TASK GOAL: Count the lines in the rows below that contain the word "description". Give only the number.

INFORMATION SUPPLIED:
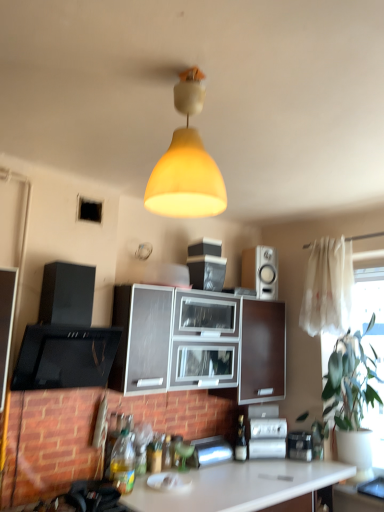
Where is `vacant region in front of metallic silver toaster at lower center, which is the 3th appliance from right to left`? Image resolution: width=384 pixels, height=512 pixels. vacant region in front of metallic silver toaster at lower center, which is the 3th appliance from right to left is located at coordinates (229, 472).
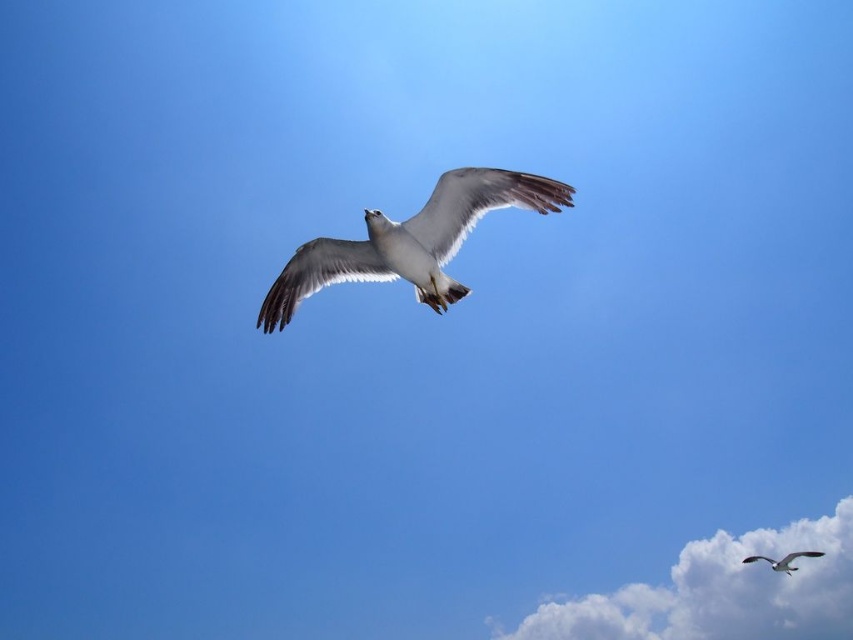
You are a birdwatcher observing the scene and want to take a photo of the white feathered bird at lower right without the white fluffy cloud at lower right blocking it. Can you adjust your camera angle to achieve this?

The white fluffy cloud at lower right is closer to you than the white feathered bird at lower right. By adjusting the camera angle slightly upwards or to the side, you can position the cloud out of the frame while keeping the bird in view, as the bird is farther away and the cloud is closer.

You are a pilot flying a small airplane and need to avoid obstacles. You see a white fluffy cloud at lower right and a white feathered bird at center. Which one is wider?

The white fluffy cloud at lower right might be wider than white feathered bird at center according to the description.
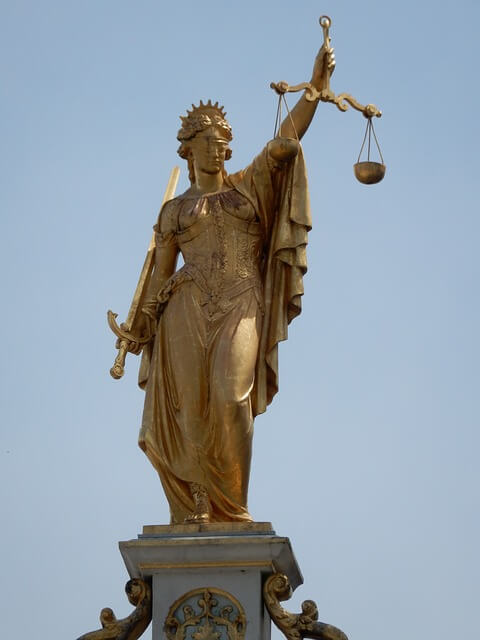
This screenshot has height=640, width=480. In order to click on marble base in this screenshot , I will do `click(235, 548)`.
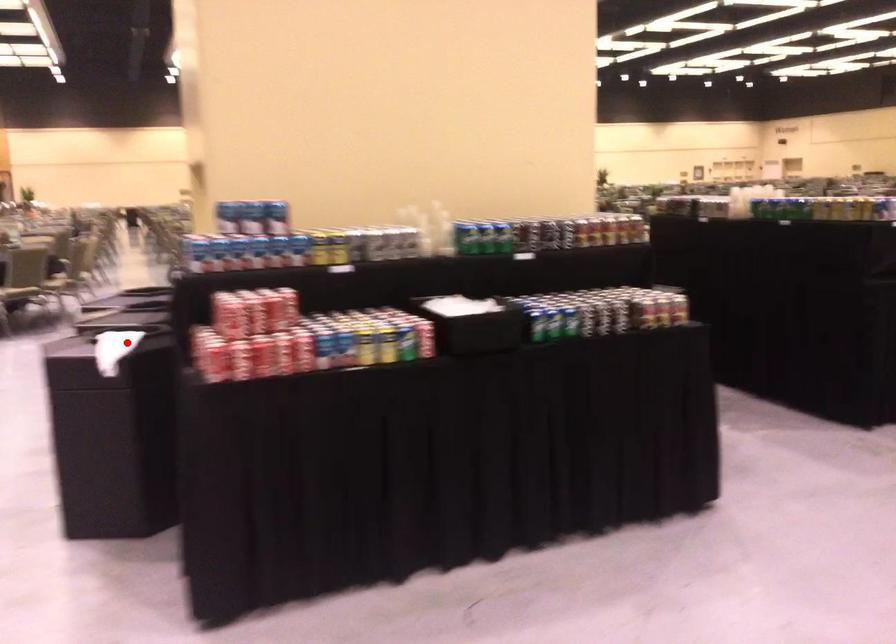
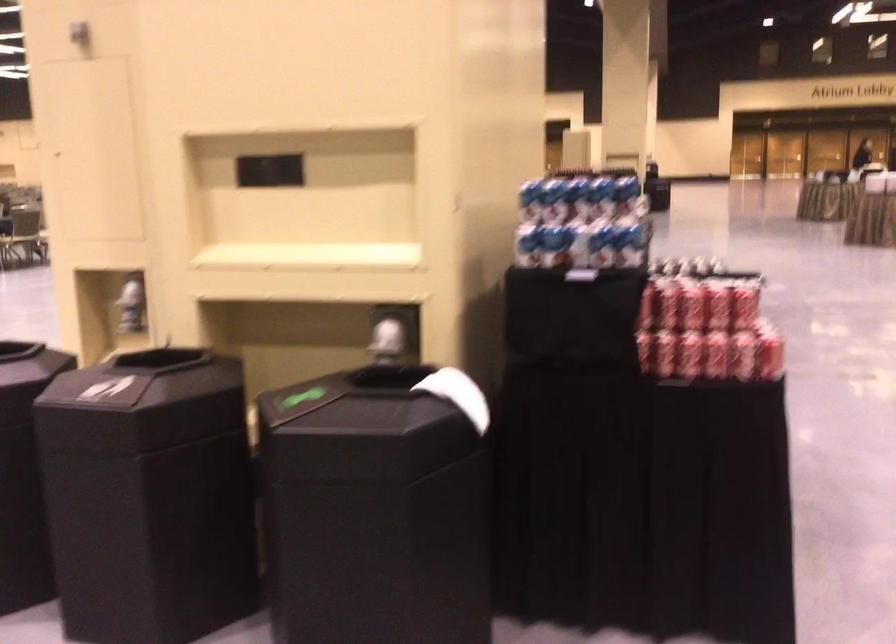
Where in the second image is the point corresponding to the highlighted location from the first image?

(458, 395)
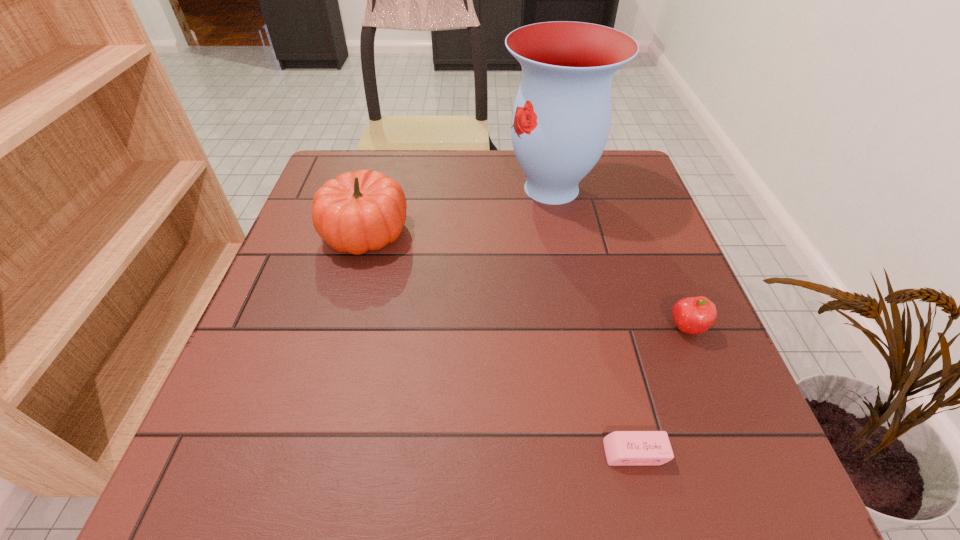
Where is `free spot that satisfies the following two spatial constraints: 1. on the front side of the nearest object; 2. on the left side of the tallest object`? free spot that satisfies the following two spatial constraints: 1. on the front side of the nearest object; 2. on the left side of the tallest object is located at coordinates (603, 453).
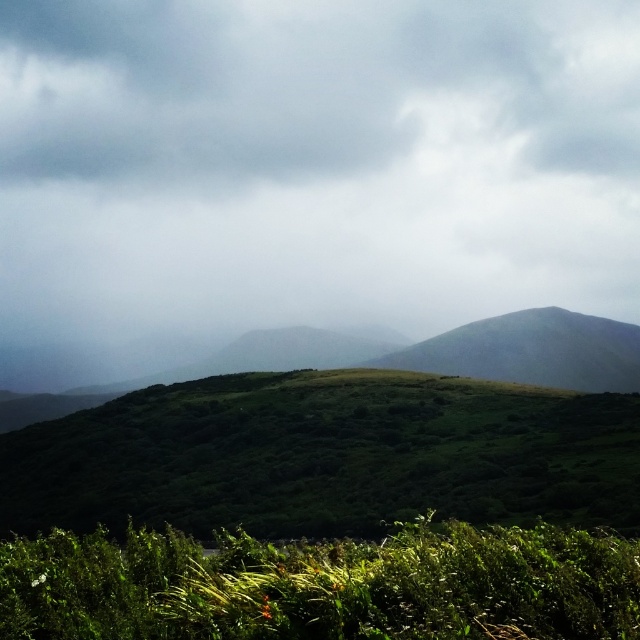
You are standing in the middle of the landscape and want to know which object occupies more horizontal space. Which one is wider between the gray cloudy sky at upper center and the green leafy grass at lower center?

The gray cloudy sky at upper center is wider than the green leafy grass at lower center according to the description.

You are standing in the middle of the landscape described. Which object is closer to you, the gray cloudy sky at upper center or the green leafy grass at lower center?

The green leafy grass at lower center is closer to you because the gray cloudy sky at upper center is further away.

CORRECT RESPONSE: 2